#### [Information supplied]

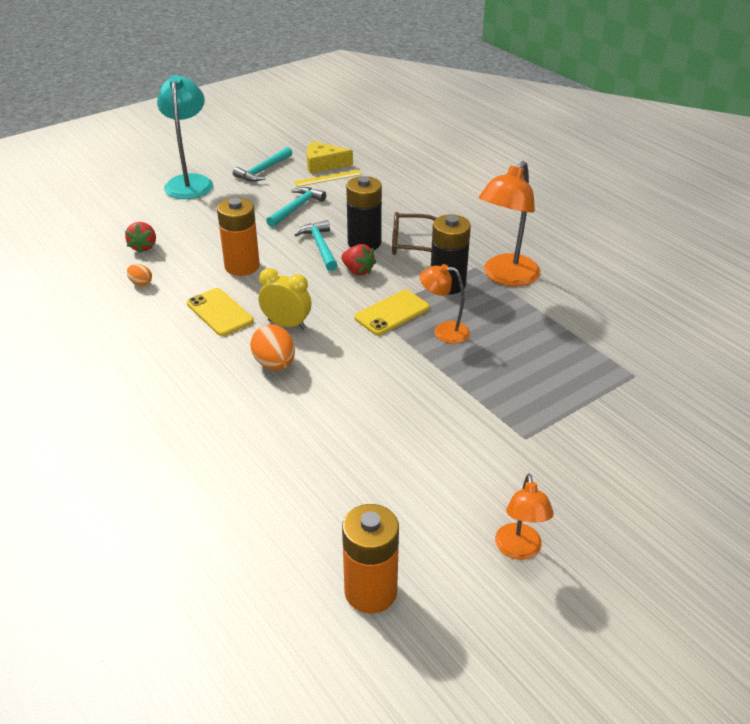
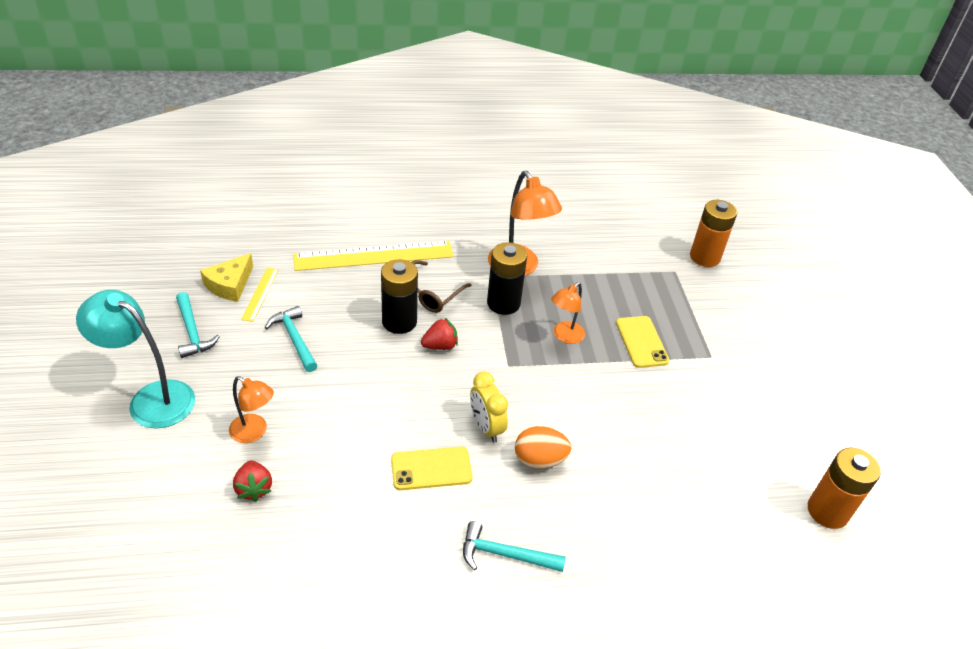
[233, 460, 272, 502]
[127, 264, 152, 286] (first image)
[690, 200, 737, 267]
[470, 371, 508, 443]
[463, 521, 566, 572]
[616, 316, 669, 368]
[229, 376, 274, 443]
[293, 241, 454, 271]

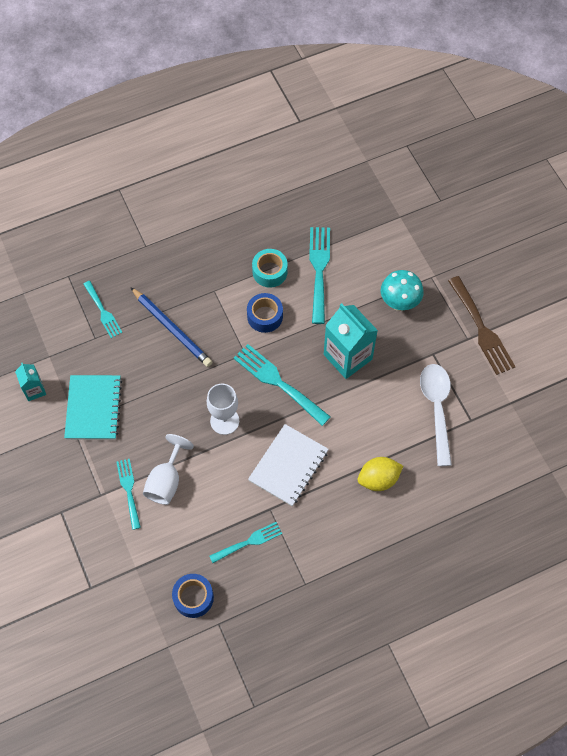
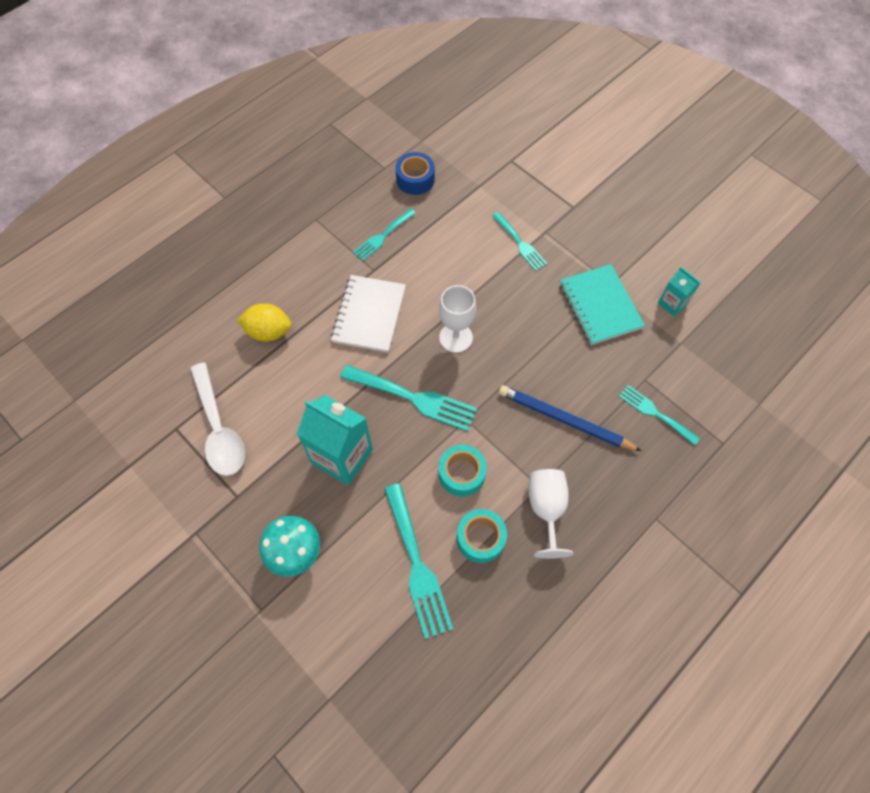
[529, 469, 573, 559]
[439, 445, 487, 497]
[237, 303, 292, 342]
[448, 276, 516, 375] (first image)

#### [What the exercise asks]
What is needed is every line from the one with "[463, 521, 566, 572]" to the final line of the listing above, set down exactly and with the pictures left out.

#### [Solution to this problem]
[463, 521, 566, 572]
[616, 316, 669, 368]
[229, 376, 274, 443]
[293, 241, 454, 271]

[529, 469, 573, 559]
[439, 445, 487, 497]
[237, 303, 292, 342]
[448, 276, 516, 375] (first image)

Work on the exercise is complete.